[Provided information]

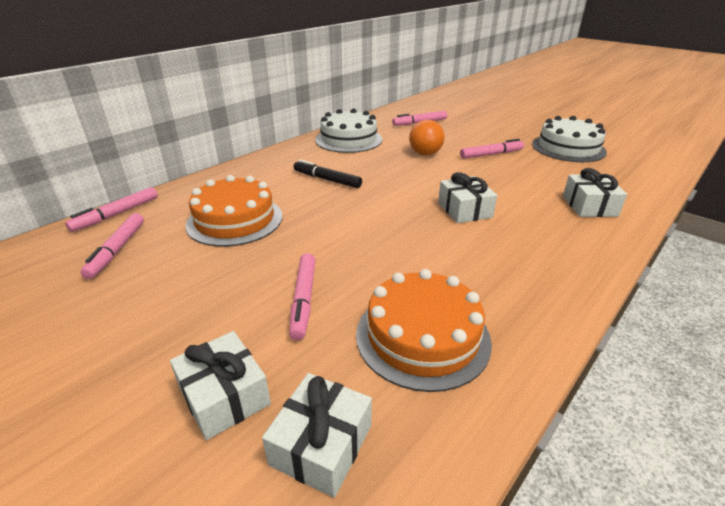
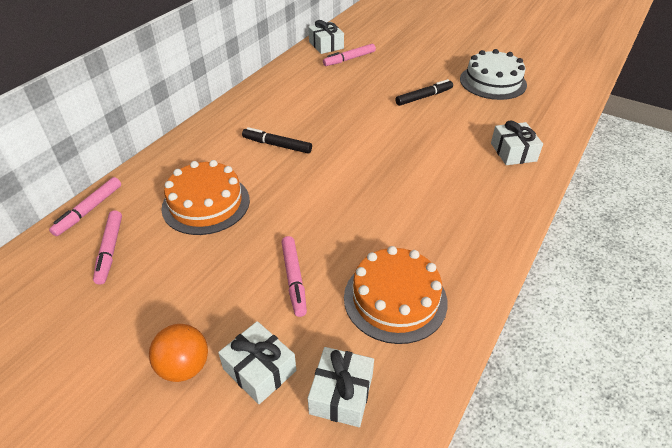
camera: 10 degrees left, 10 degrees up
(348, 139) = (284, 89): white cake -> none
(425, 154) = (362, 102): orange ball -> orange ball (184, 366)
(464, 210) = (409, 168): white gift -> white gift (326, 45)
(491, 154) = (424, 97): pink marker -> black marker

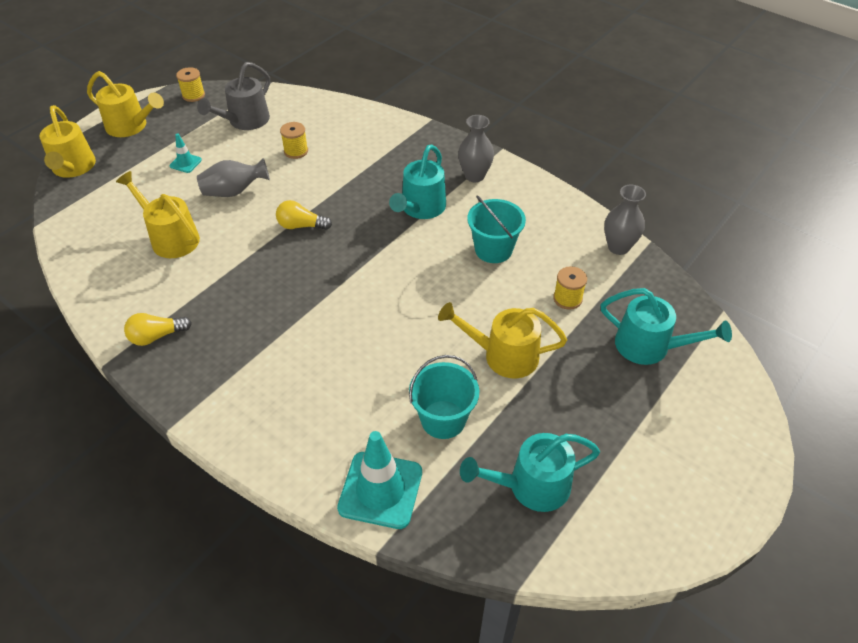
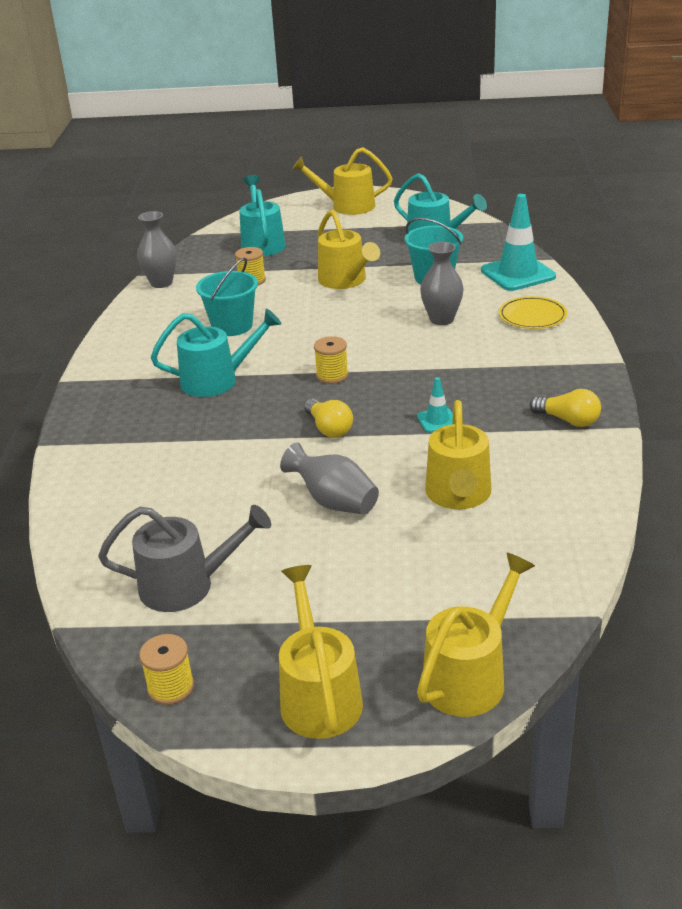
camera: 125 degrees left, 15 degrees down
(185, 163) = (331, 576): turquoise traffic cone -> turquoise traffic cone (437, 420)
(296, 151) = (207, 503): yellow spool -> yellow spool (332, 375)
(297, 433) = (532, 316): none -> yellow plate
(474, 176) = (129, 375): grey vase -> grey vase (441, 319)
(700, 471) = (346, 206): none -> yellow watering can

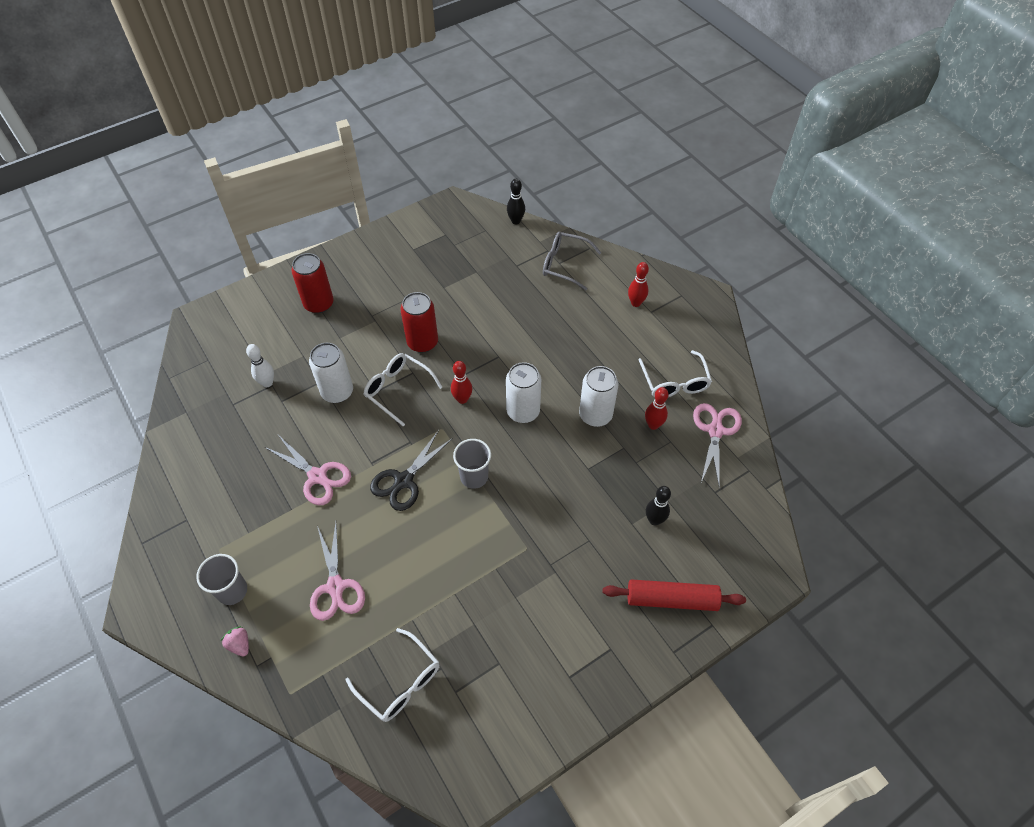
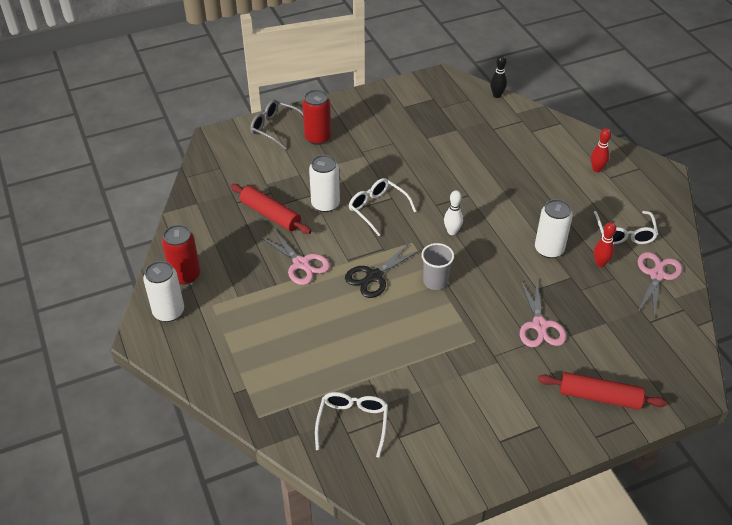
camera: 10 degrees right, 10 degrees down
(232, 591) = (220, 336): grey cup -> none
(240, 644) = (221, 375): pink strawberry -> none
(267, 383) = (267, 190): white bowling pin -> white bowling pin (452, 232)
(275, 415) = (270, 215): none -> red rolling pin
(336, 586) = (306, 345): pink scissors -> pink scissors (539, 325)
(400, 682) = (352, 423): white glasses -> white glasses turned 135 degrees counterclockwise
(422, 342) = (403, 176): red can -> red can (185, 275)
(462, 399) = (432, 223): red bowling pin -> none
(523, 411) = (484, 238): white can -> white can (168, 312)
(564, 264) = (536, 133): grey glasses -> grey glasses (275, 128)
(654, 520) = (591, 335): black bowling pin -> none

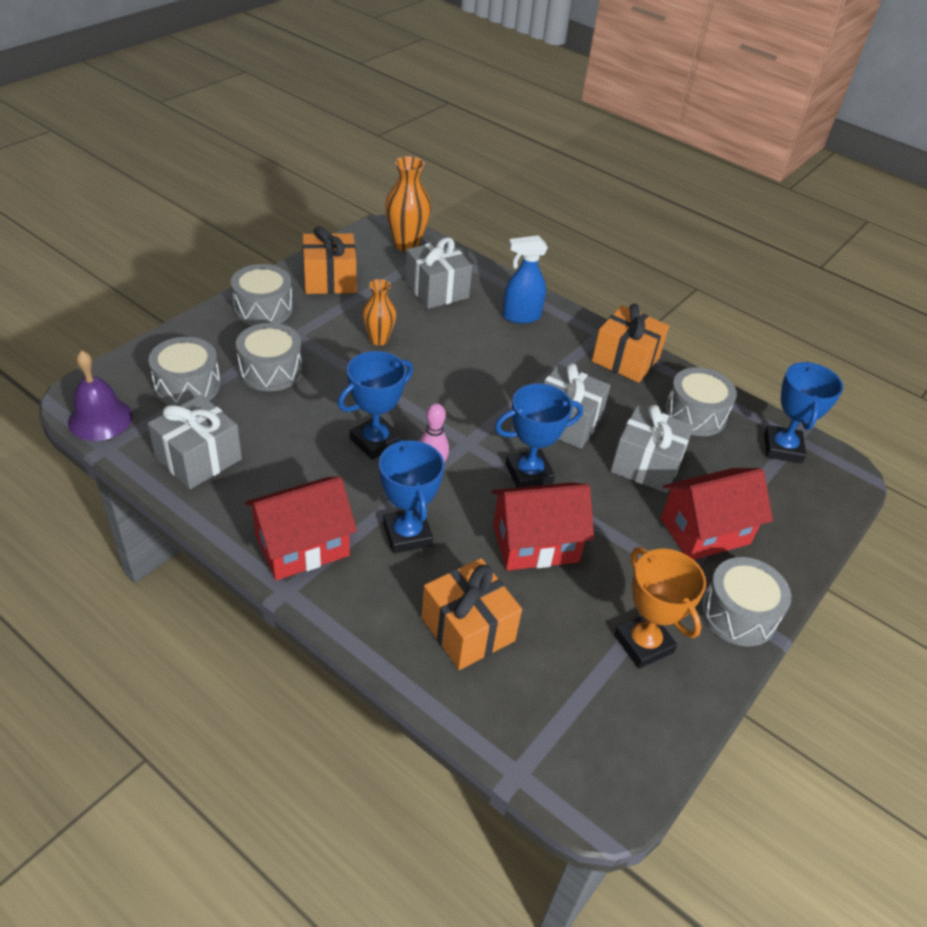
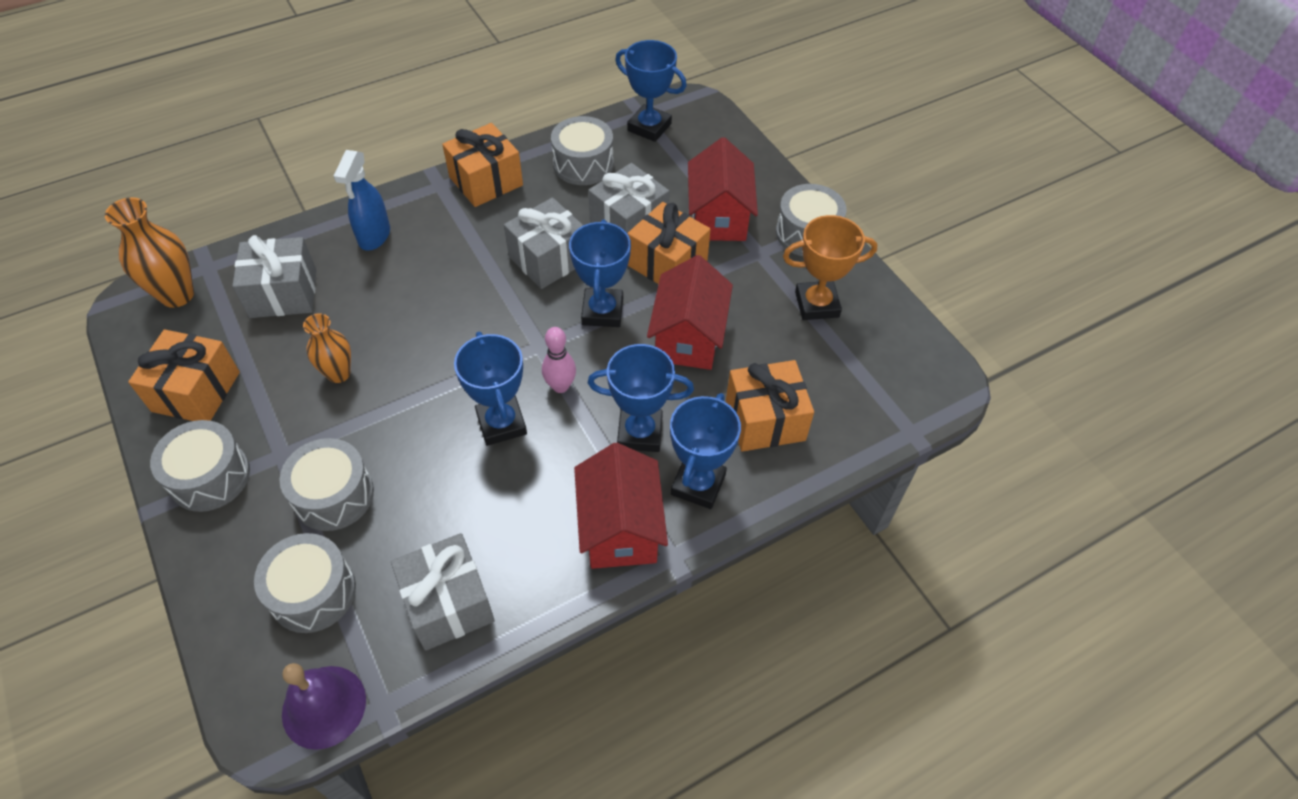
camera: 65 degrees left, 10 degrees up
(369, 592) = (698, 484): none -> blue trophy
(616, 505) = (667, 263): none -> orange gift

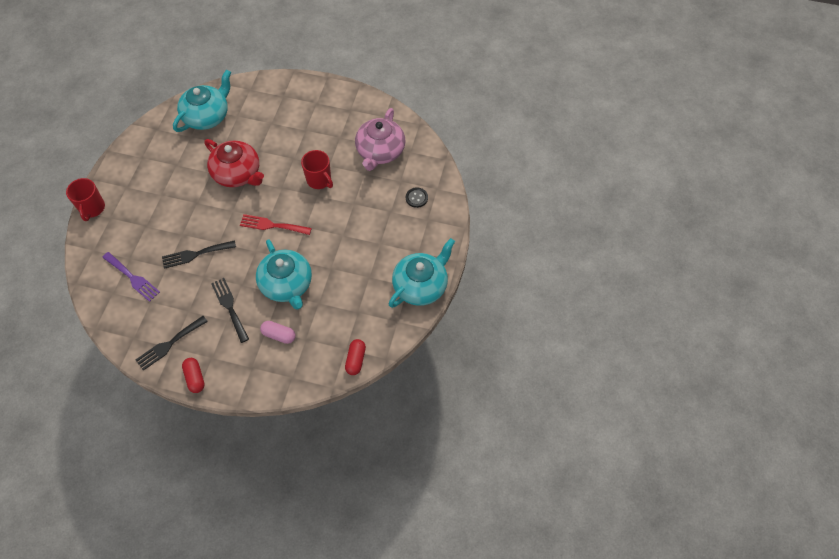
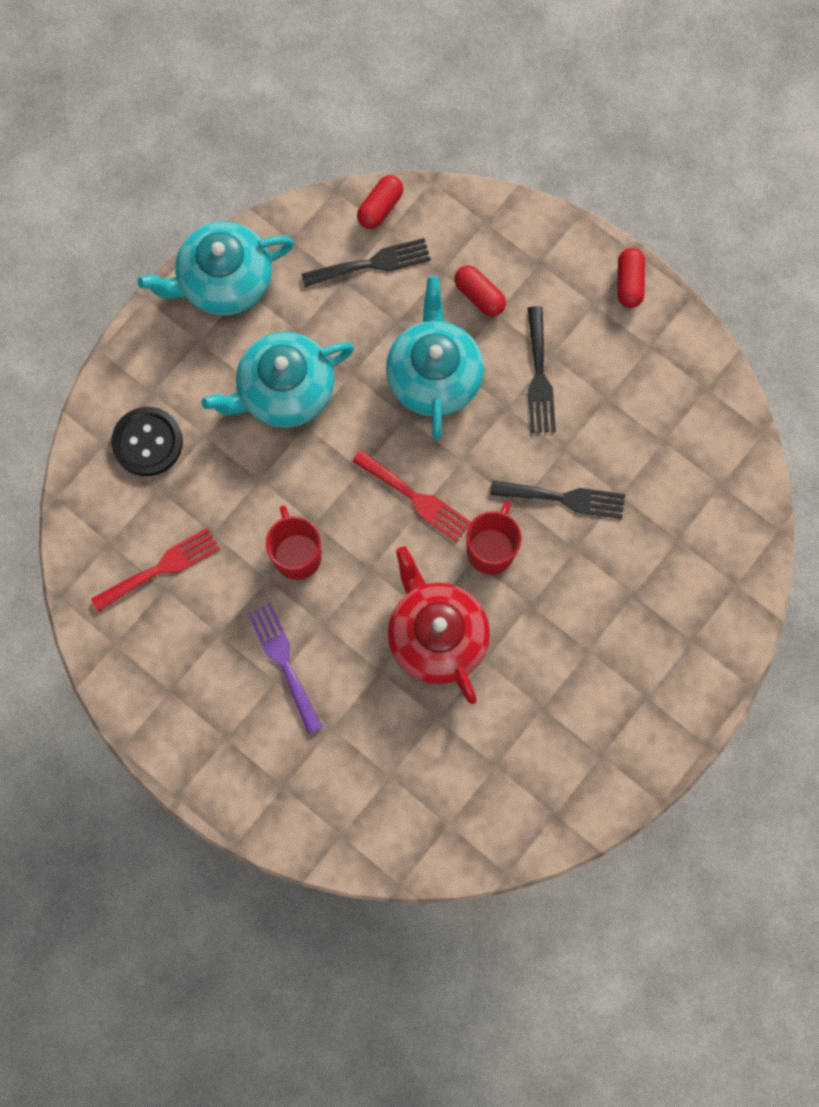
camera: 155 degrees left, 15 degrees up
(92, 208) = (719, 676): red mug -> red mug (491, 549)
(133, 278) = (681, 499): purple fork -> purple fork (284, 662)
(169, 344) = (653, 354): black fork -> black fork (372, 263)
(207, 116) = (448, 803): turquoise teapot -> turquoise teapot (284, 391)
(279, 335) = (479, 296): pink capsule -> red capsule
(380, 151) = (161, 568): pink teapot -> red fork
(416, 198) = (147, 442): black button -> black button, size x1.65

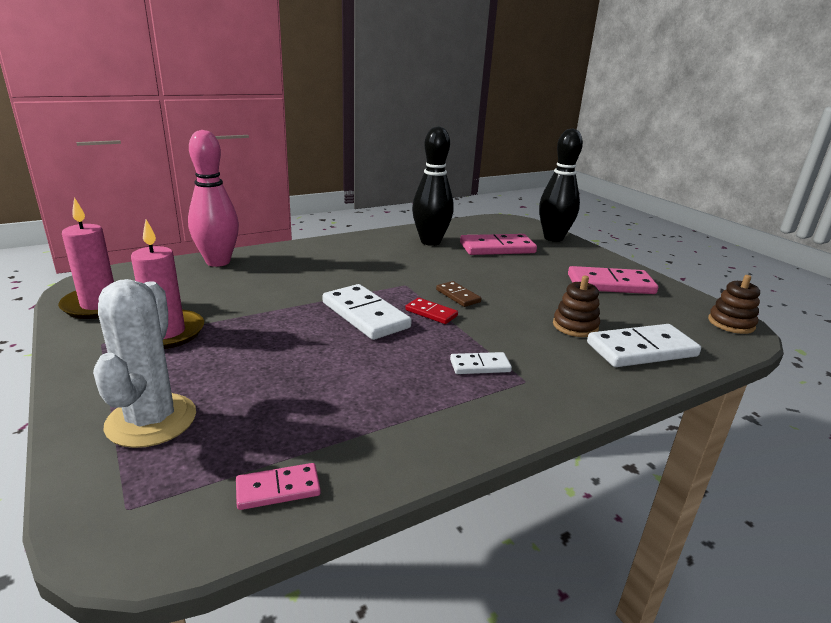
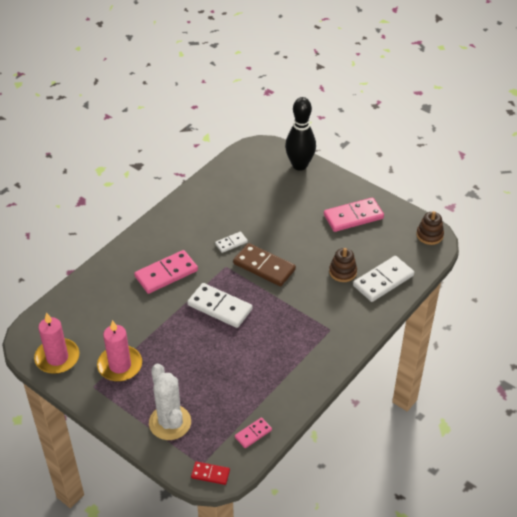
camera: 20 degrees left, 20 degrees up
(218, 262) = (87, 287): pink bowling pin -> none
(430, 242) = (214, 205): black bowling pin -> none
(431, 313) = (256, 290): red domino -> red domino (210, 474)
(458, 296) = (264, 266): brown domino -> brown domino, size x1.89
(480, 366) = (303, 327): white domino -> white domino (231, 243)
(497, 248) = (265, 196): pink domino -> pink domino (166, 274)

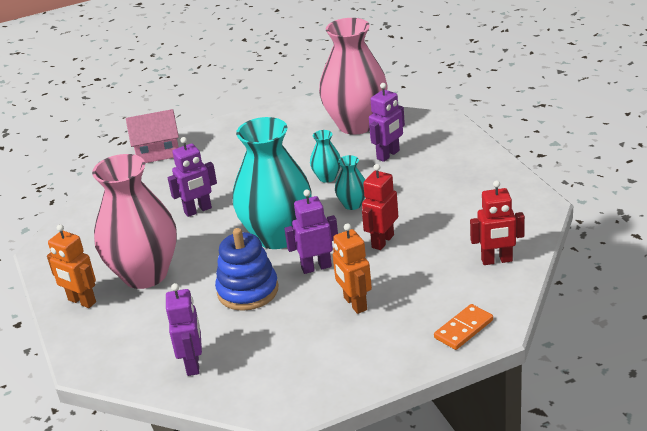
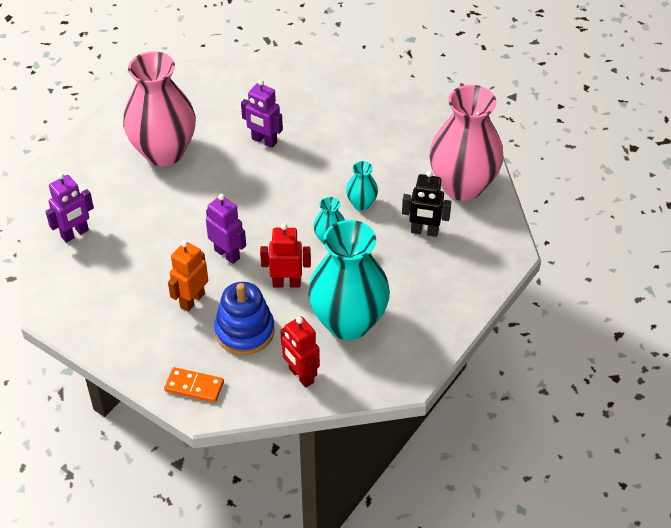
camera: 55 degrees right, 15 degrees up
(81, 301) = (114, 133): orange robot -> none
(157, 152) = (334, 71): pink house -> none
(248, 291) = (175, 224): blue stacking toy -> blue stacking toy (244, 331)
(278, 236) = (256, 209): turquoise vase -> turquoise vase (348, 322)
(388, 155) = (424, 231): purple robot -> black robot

[/Provided information]

Please reproduce, exactly as they appear above, the lines from the line containing "(240, 644) = (221, 375): pink" up to and including the line containing "(336, 586) = (306, 345): pink".

(240, 644) = (221, 375): pink strawberry -> none
(267, 383) = (267, 190): white bowling pin -> white bowling pin (452, 232)
(275, 415) = (270, 215): none -> red rolling pin
(336, 586) = (306, 345): pink scissors -> pink scissors (539, 325)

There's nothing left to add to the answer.